**Work instructions:**
Only the lines from the one containing "lime plate D4:E4" through the last line of the data below belong in your answer, copied exactly and without pictures.

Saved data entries
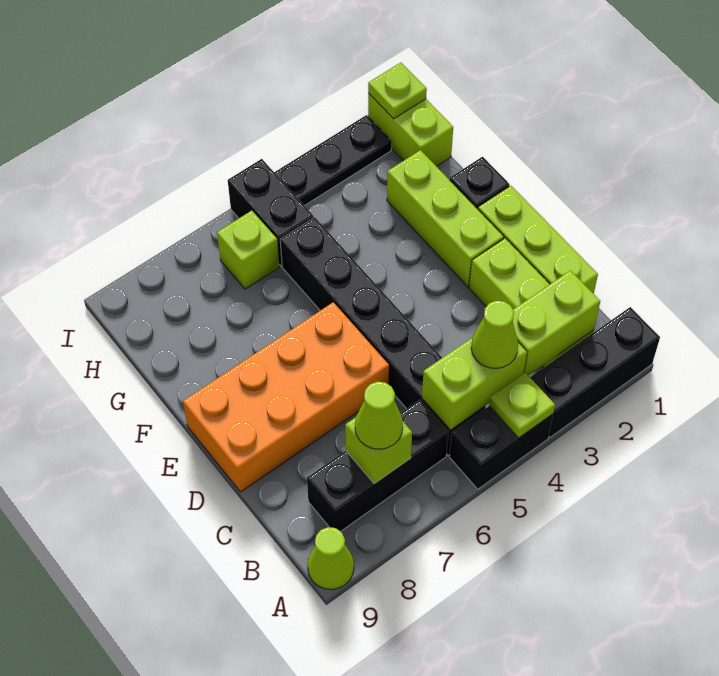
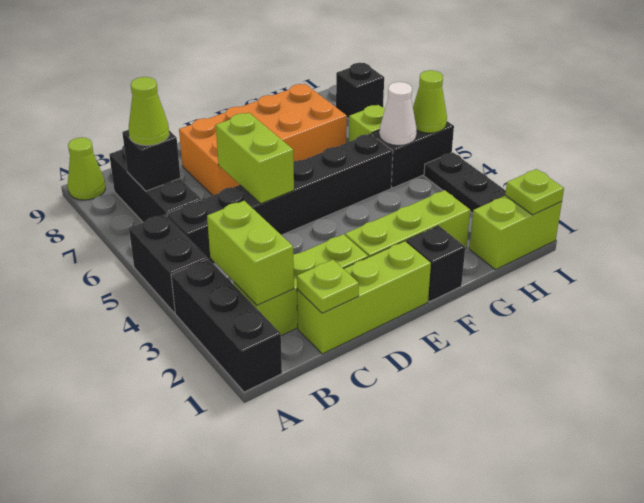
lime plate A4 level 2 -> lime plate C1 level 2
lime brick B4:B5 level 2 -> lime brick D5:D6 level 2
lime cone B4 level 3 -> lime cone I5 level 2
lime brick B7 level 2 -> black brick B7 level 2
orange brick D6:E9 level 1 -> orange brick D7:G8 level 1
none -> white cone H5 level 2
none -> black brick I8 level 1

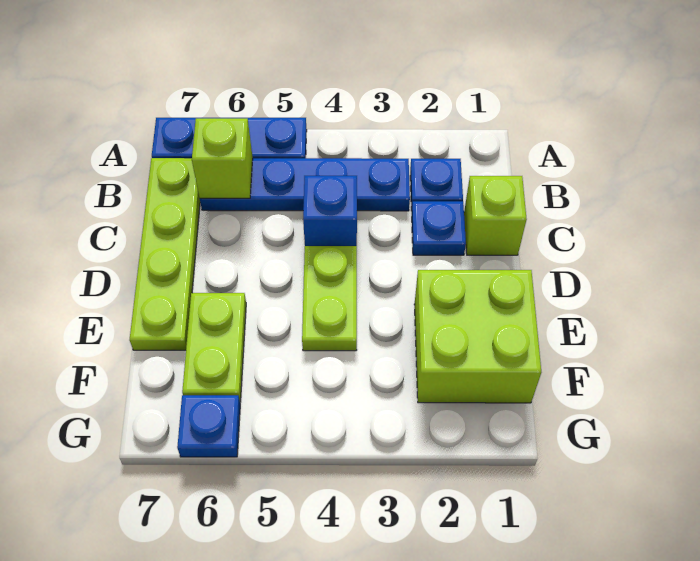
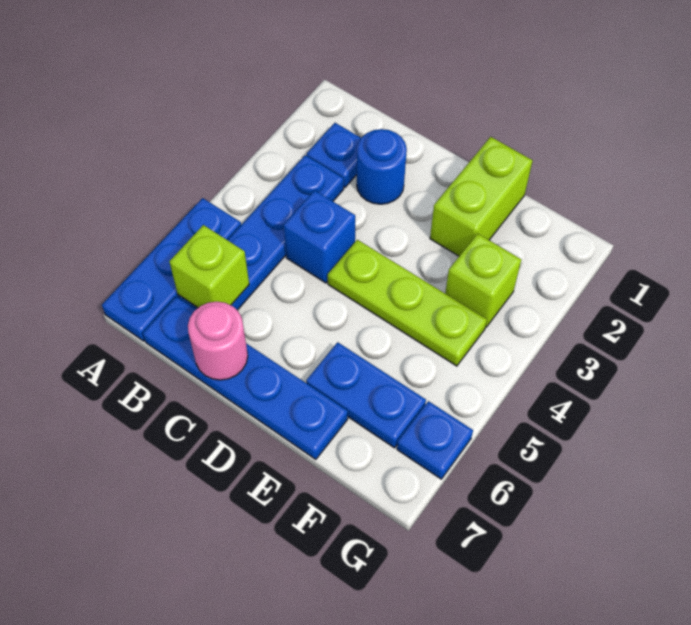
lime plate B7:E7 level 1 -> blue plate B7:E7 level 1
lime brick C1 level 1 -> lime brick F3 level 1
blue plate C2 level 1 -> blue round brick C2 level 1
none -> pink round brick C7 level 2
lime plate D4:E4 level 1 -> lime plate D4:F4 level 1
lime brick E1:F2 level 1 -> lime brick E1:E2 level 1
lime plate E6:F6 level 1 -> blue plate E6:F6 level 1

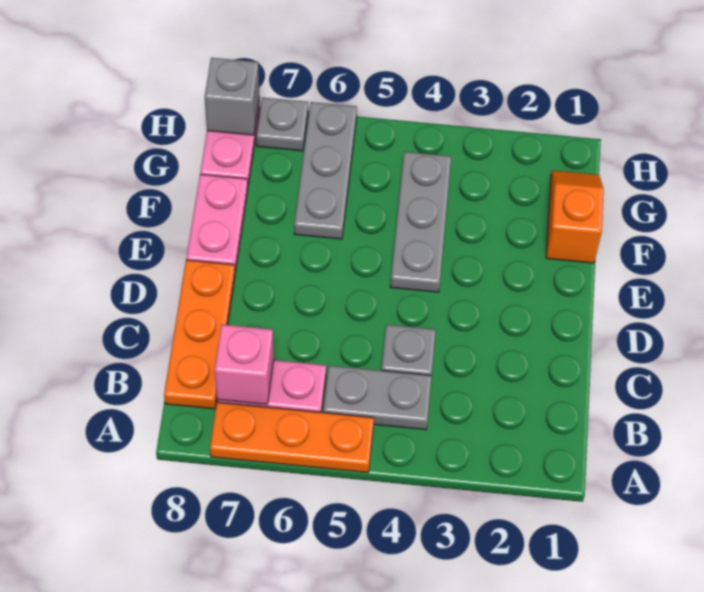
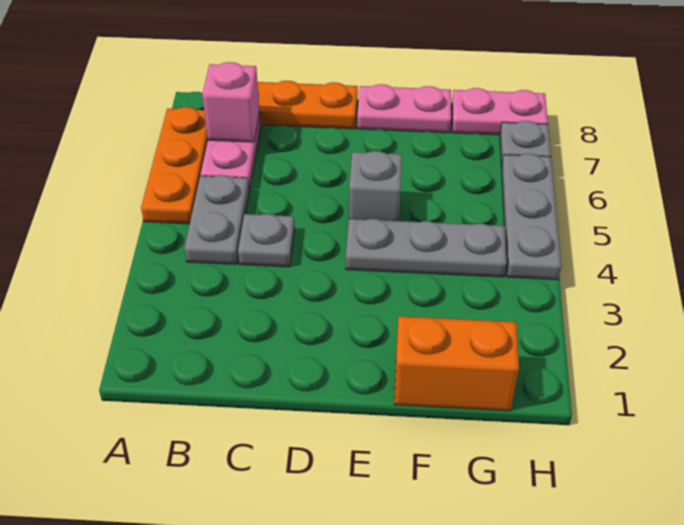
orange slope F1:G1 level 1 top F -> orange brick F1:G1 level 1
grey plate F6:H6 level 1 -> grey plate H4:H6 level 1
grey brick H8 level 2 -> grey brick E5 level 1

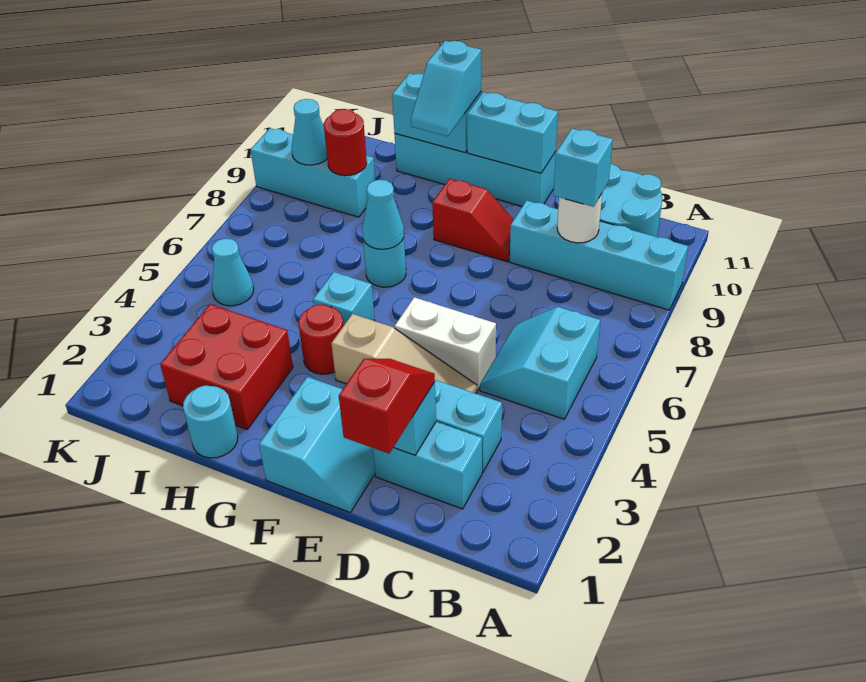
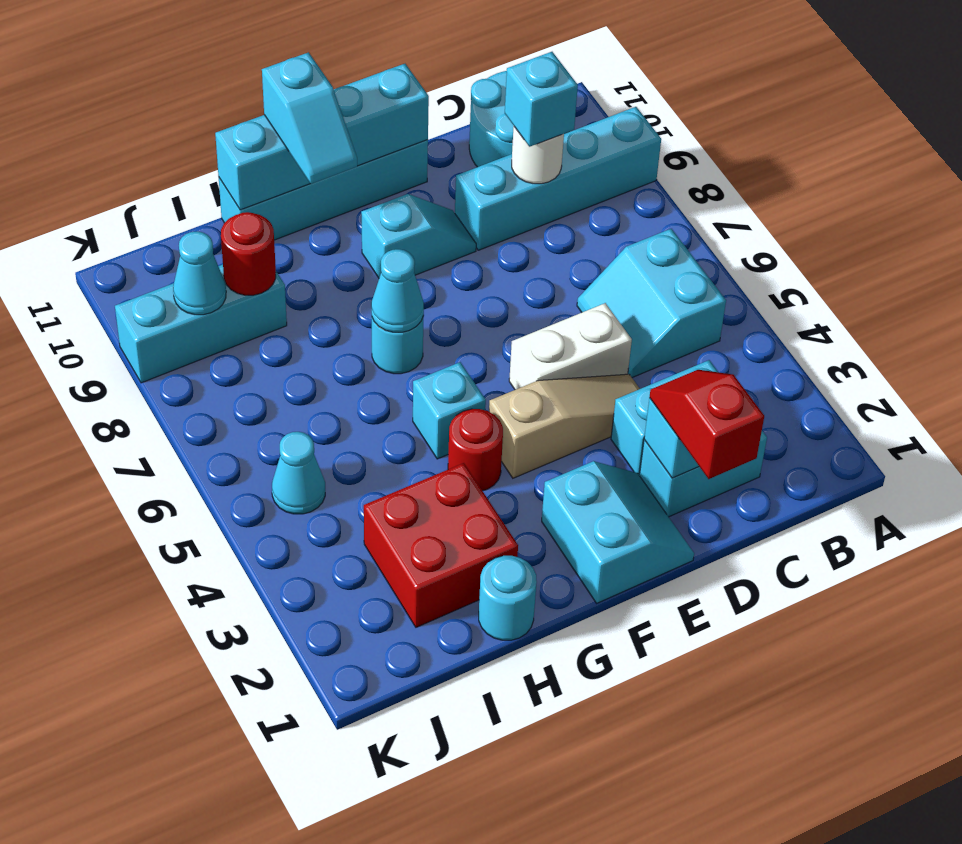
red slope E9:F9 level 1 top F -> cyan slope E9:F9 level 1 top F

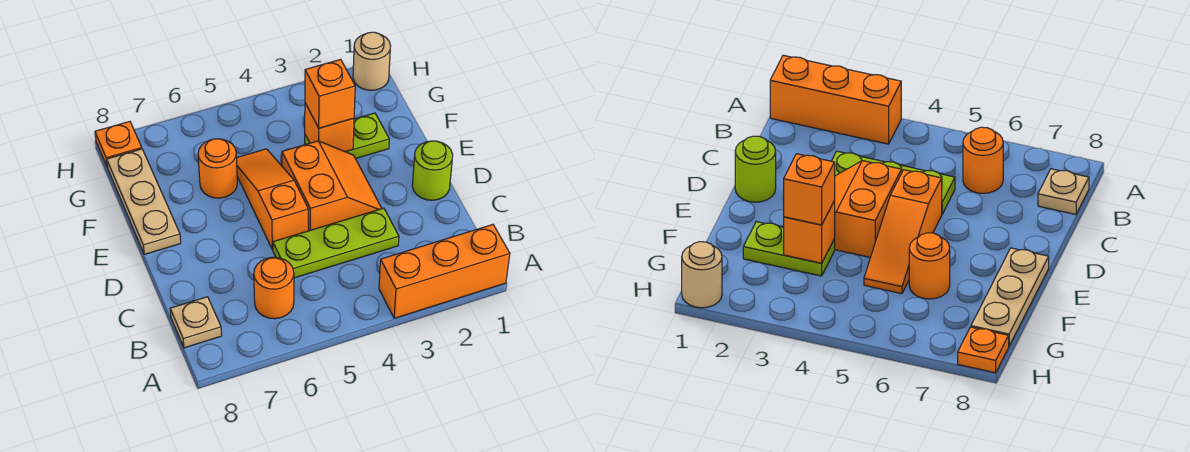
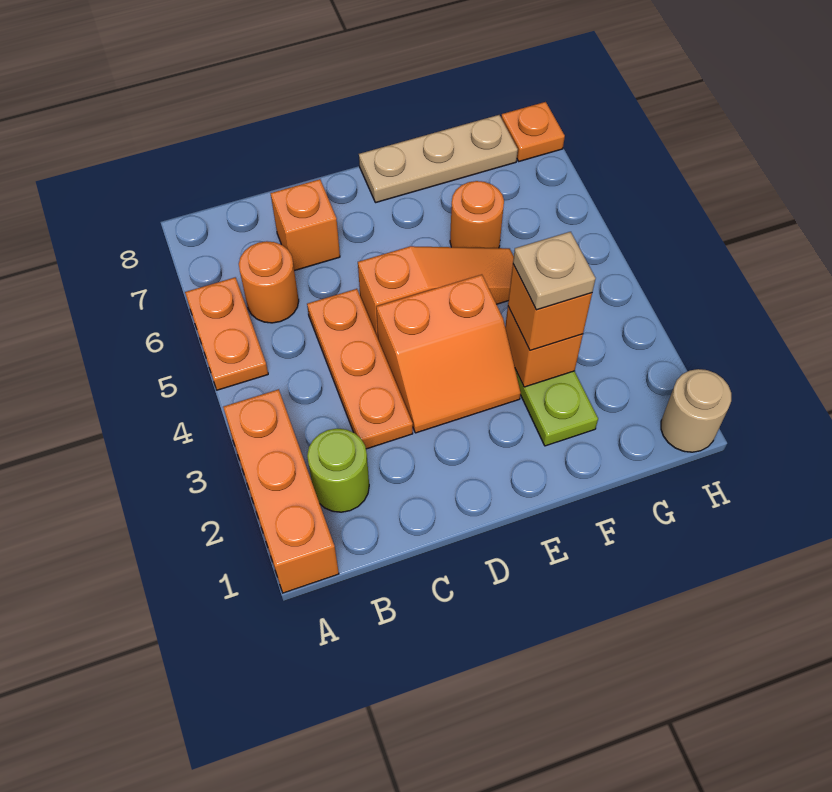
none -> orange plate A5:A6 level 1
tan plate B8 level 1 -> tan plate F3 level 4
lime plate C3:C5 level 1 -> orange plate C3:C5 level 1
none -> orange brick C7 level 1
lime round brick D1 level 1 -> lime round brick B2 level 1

**The answer:**
lime plate D4:E4 level 1 -> lime plate D4:F4 level 1
lime brick E1:F2 level 1 -> lime brick E1:E2 level 1
lime plate E6:F6 level 1 -> blue plate E6:F6 level 1

orange slope F1:G1 level 1 top F -> orange brick F1:G1 level 1
grey plate F6:H6 level 1 -> grey plate H4:H6 level 1
grey brick H8 level 2 -> grey brick E5 level 1

red slope E9:F9 level 1 top F -> cyan slope E9:F9 level 1 top F

none -> orange plate A5:A6 level 1
tan plate B8 level 1 -> tan plate F3 level 4
lime plate C3:C5 level 1 -> orange plate C3:C5 level 1
none -> orange brick C7 level 1
lime round brick D1 level 1 -> lime round brick B2 level 1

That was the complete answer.